## Before-and-after object lists
=======

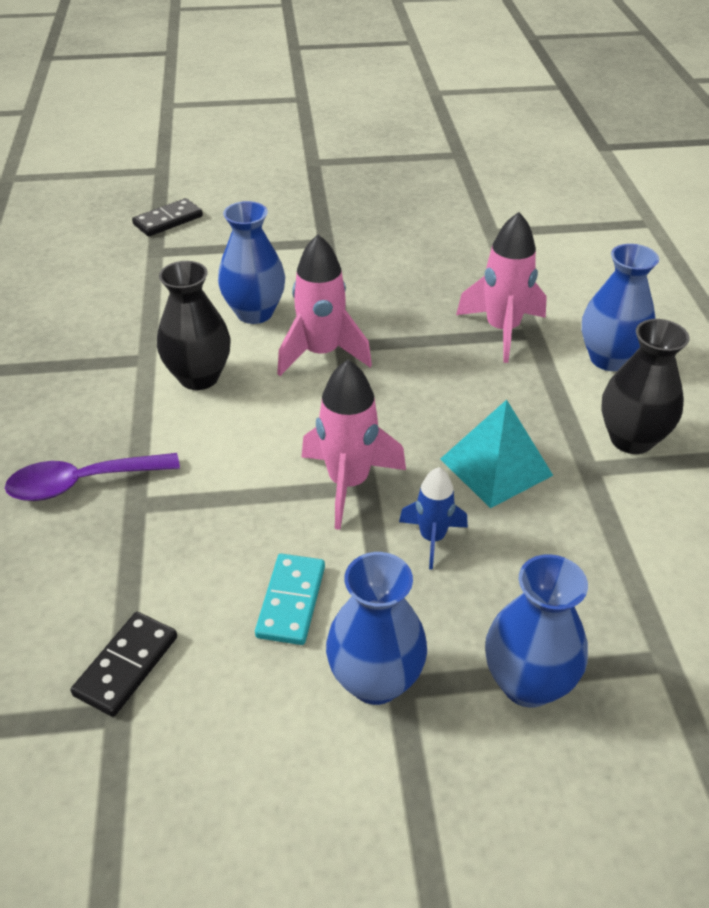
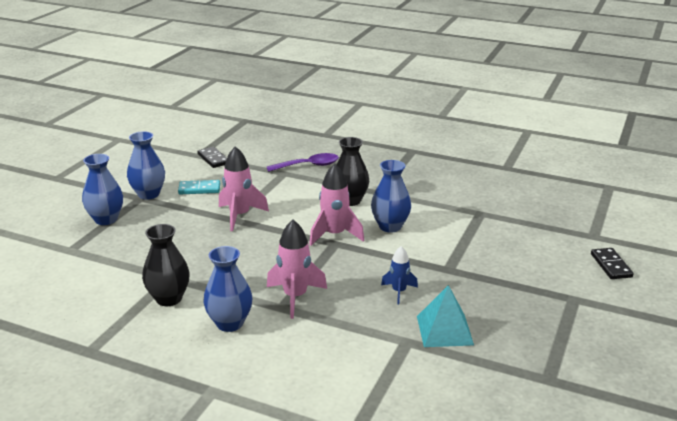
camera: 120 degrees right, 15 degrees down
(83, 483) = (308, 166): purple spoon -> purple spoon turned 60 degrees clockwise
(168, 220) = (516, 224): black domino -> black domino (611, 265)
(291, 601) = (199, 189): turquoise domino -> turquoise domino turned 45 degrees counterclockwise
(432, 538) = (187, 224): blue rocket -> blue rocket (399, 292)
(496, 467) = (203, 253): turquoise pyramid -> turquoise pyramid (444, 330)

=======

## What you need to do
Repeat every record precisely. Any picture among them stays out of the copy.

## Result for this exercise
camera: 120 degrees right, 15 degrees down
(83, 483) = (308, 166): purple spoon -> purple spoon turned 60 degrees clockwise
(168, 220) = (516, 224): black domino -> black domino (611, 265)
(291, 601) = (199, 189): turquoise domino -> turquoise domino turned 45 degrees counterclockwise
(432, 538) = (187, 224): blue rocket -> blue rocket (399, 292)
(496, 467) = (203, 253): turquoise pyramid -> turquoise pyramid (444, 330)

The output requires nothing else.